WHAT TO WORK ON:
An exact, line-by-line copy is needed, beginning at the line with "blue mushroom: [86,269,190,360]" and ending at the last line of the listing below.

THE INPUT:

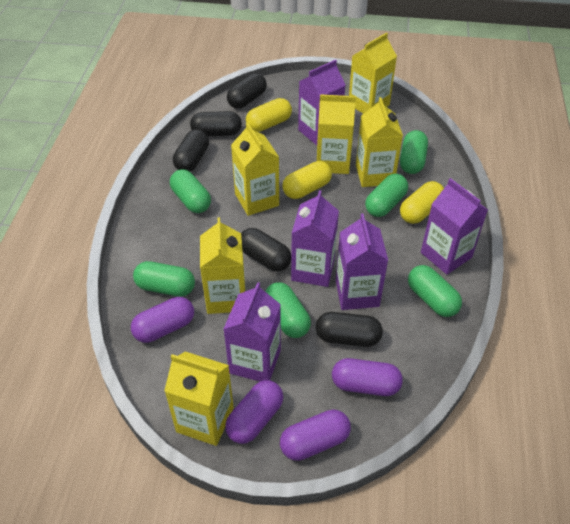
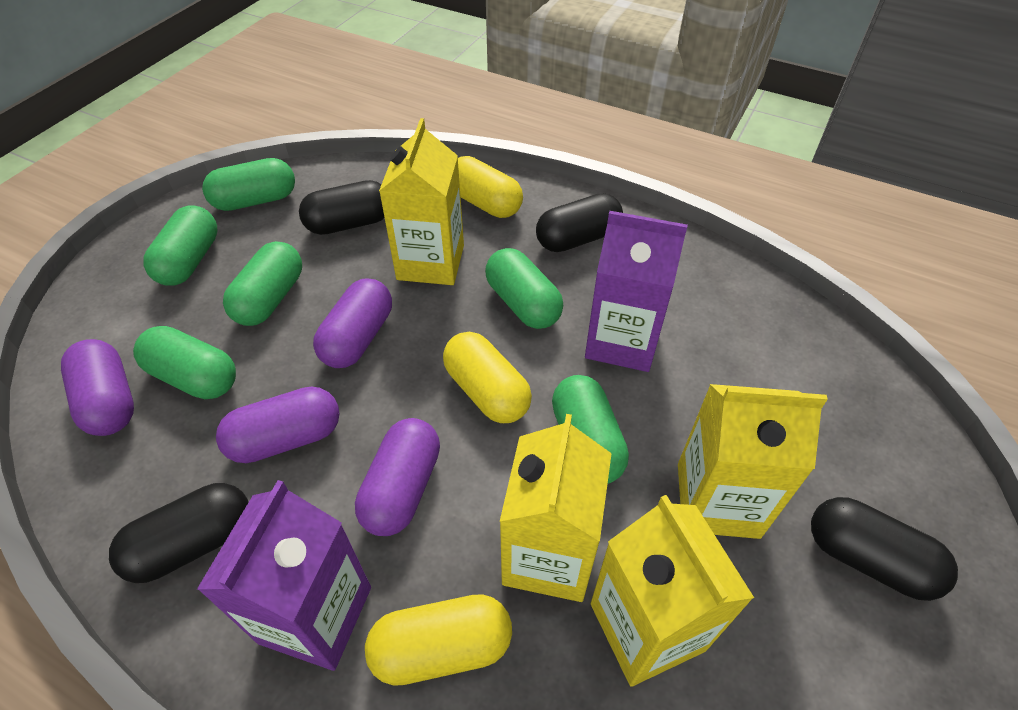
black capsule: [173,129,209,171] [190,111,242,136] [227,73,267,109] [241,228,291,271] [316,312,383,347] = 5 -> [109,483,248,583] [299,180,384,235] [536,193,623,252] [811,497,958,601] = 4
purple carton: [224,282,281,381] [291,190,339,287] [298,60,345,145] [336,214,388,310] [421,178,488,275] = 5 -> [197,480,371,671] [585,211,688,372] = 2
yellow carton: [164,352,234,446] [200,217,245,314] [231,122,279,216] [317,94,356,174] [349,32,397,114] [356,97,403,187] = 6 -> [379,118,464,285] [500,414,612,602] [591,495,754,687] [678,384,828,539] = 4

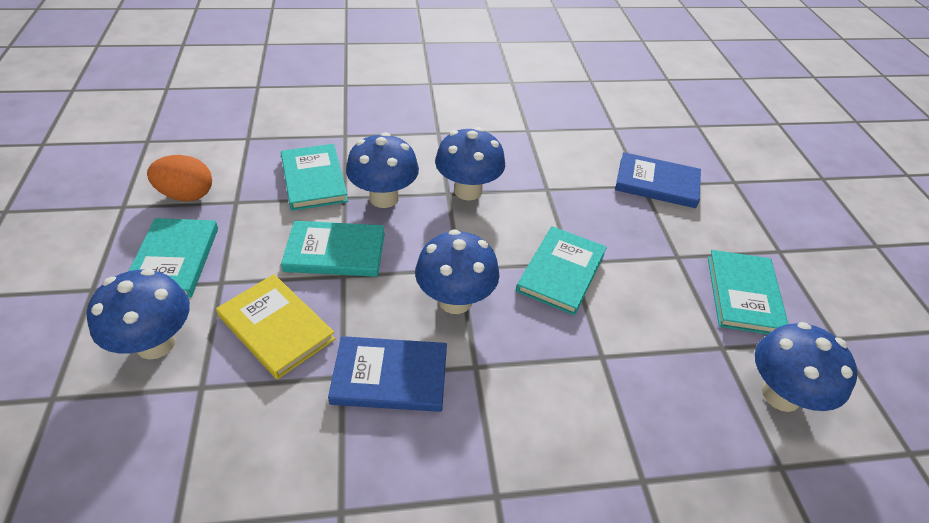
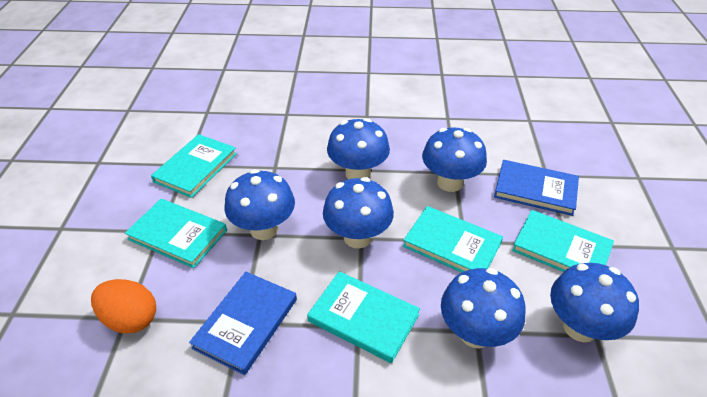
blue mushroom: [86,269,190,360] [346,132,419,208] [415,229,500,314] [435,127,505,200] [755,322,858,412] = 5 -> [225,169,295,240] [323,177,394,248] [327,118,390,179] [422,127,487,192] [441,268,525,349] [550,263,639,342] = 6
yellow book: [216,274,335,379] = 1 -> none = 0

FINISHED TASK:
blue mushroom: [86,269,190,360] [346,132,419,208] [415,229,500,314] [435,127,505,200] [755,322,858,412] = 5 -> [225,169,295,240] [323,177,394,248] [327,118,390,179] [422,127,487,192] [441,268,525,349] [550,263,639,342] = 6
yellow book: [216,274,335,379] = 1 -> none = 0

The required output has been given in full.